◆ **TASK OBJECTIVE**:
Can you set every line of the records below out as a numbered list, skipping the blank lines?

◆ **RAW DATA**:
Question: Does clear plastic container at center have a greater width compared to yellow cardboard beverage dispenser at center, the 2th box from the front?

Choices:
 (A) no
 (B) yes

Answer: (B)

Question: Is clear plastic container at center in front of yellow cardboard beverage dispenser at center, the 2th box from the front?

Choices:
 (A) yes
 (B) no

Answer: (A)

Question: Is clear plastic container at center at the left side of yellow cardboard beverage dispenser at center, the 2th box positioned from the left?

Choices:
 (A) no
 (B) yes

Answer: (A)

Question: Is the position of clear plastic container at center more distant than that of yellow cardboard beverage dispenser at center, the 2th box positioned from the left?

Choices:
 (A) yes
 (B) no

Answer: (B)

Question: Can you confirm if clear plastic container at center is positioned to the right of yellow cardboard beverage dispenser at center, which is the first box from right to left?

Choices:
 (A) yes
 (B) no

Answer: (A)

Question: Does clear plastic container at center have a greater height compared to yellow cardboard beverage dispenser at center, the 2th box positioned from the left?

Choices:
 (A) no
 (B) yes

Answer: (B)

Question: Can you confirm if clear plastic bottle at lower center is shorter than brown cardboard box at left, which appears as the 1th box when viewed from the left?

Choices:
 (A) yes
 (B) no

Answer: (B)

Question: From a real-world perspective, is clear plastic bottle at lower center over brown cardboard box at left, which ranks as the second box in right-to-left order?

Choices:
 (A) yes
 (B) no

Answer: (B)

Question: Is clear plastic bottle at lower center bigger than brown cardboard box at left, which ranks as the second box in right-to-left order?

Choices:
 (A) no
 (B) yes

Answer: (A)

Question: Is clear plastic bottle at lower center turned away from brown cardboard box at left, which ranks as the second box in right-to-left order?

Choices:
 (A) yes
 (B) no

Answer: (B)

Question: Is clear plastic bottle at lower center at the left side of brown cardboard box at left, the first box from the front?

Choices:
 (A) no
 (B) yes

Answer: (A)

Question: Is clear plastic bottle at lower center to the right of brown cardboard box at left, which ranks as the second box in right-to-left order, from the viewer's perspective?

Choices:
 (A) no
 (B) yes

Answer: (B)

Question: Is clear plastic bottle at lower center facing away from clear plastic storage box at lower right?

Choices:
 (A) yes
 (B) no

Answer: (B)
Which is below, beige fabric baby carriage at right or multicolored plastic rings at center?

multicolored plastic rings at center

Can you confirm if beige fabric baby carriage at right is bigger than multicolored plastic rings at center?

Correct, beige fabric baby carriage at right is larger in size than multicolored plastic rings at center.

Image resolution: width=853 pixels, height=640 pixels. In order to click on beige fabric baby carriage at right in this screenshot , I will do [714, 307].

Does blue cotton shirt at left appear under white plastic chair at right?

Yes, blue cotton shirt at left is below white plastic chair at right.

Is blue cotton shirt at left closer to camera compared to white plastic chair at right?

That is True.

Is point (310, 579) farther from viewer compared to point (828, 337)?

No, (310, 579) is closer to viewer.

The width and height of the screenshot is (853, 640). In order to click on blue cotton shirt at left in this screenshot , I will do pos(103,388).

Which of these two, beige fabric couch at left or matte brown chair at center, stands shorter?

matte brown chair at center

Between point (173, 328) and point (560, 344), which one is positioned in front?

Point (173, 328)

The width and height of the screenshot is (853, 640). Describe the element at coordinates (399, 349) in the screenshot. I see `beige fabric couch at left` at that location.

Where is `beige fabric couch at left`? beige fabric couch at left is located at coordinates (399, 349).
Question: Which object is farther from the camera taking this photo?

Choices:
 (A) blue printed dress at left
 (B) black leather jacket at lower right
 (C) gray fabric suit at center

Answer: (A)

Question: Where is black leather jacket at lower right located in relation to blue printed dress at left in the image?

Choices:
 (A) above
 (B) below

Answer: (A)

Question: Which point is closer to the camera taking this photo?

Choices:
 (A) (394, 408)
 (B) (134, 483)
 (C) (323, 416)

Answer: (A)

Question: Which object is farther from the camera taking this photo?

◆ **COMPLETE OUTPUT**:
1. Question: Does clear plastic container at center have a greater width compared to yellow cardboard beverage dispenser at center, the 2th box from the front?
2. Choices:
3.  (A) no
4.  (B) yes
5. Answer: (B)
6. Question: Is clear plastic container at center in front of yellow cardboard beverage dispenser at center, the 2th box from the front?
7. Choices:
8.  (A) yes
9.  (B) no
10. Answer: (A)
11. Question: Is clear plastic container at center at the left side of yellow cardboard beverage dispenser at center, the 2th box positioned from the left?
12. Choices:
13.  (A) no
14.  (B) yes
15. Answer: (A)
16. Question: Is the position of clear plastic container at center more distant than that of yellow cardboard beverage dispenser at center, the 2th box positioned from the left?
17. Choices:
18.  (A) yes
19.  (B) no
20. Answer: (B)
21. Question: Can you confirm if clear plastic container at center is positioned to the right of yellow cardboard beverage dispenser at center, which is the first box from right to left?
22. Choices:
23.  (A) yes
24.  (B) no
25. Answer: (A)
26. Question: Does clear plastic container at center have a greater height compared to yellow cardboard beverage dispenser at center, the 2th box positioned from the left?
27. Choices:
28.  (A) no
29.  (B) yes
30. Answer: (B)
31. Question: Can you confirm if clear plastic bottle at lower center is shorter than brown cardboard box at left, which appears as the 1th box when viewed from the left?
32. Choices:
33.  (A) yes
34.  (B) no
35. Answer: (B)
36. Question: From a real-world perspective, is clear plastic bottle at lower center over brown cardboard box at left, which ranks as the second box in right-to-left order?
37. Choices:
38.  (A) yes
39.  (B) no
40. Answer: (B)
41. Question: Is clear plastic bottle at lower center bigger than brown cardboard box at left, which ranks as the second box in right-to-left order?
42. Choices:
43.  (A) no
44.  (B) yes
45. Answer: (A)
46. Question: Is clear plastic bottle at lower center turned away from brown cardboard box at left, which ranks as the second box in right-to-left order?
47. Choices:
48.  (A) yes
49.  (B) no
50. Answer: (B)
51. Question: Is clear plastic bottle at lower center at the left side of brown cardboard box at left, the first box from the front?
52. Choices:
53.  (A) no
54.  (B) yes
55. Answer: (A)
56. Question: Is clear plastic bottle at lower center to the right of brown cardboard box at left, which ranks as the second box in right-to-left order, from the viewer's perspective?
57. Choices:
58.  (A) no
59.  (B) yes
60. Answer: (B)
61. Question: Is clear plastic bottle at lower center facing away from clear plastic storage box at lower right?
62. Choices:
63.  (A) yes
64.  (B) no
65. Answer: (B)
66. Which is below, beige fabric baby carriage at right or multicolored plastic rings at center?
67. multicolored plastic rings at center
68. Can you confirm if beige fabric baby carriage at right is bigger than multicolored plastic rings at center?
69. Correct, beige fabric baby carriage at right is larger in size than multicolored plastic rings at center.
70. Image resolution: width=853 pixels, height=640 pixels. In order to click on beige fabric baby carriage at right in this screenshot , I will do [714, 307].
71. Does blue cotton shirt at left appear under white plastic chair at right?
72. Yes, blue cotton shirt at left is below white plastic chair at right.
73. Is blue cotton shirt at left closer to camera compared to white plastic chair at right?
74. That is True.
75. Is point (310, 579) farther from viewer compared to point (828, 337)?
76. No, (310, 579) is closer to viewer.
77. The width and height of the screenshot is (853, 640). In order to click on blue cotton shirt at left in this screenshot , I will do pos(103,388).
78. Which of these two, beige fabric couch at left or matte brown chair at center, stands shorter?
79. matte brown chair at center
80. Between point (173, 328) and point (560, 344), which one is positioned in front?
81. Point (173, 328)
82. The width and height of the screenshot is (853, 640). Describe the element at coordinates (399, 349) in the screenshot. I see `beige fabric couch at left` at that location.
83. Where is `beige fabric couch at left`? beige fabric couch at left is located at coordinates (399, 349).
84. Question: Which object is farther from the camera taking this photo?
85. Choices:
86.  (A) blue printed dress at left
87.  (B) black leather jacket at lower right
88.  (C) gray fabric suit at center
89. Answer: (A)
90. Question: Where is black leather jacket at lower right located in relation to blue printed dress at left in the image?
91. Choices:
92.  (A) above
93.  (B) below
94. Answer: (A)
95. Question: Which point is closer to the camera taking this photo?
96. Choices:
97.  (A) (394, 408)
98.  (B) (134, 483)
99.  (C) (323, 416)
100. Answer: (A)
101. Question: Which object is farther from the camera taking this photo?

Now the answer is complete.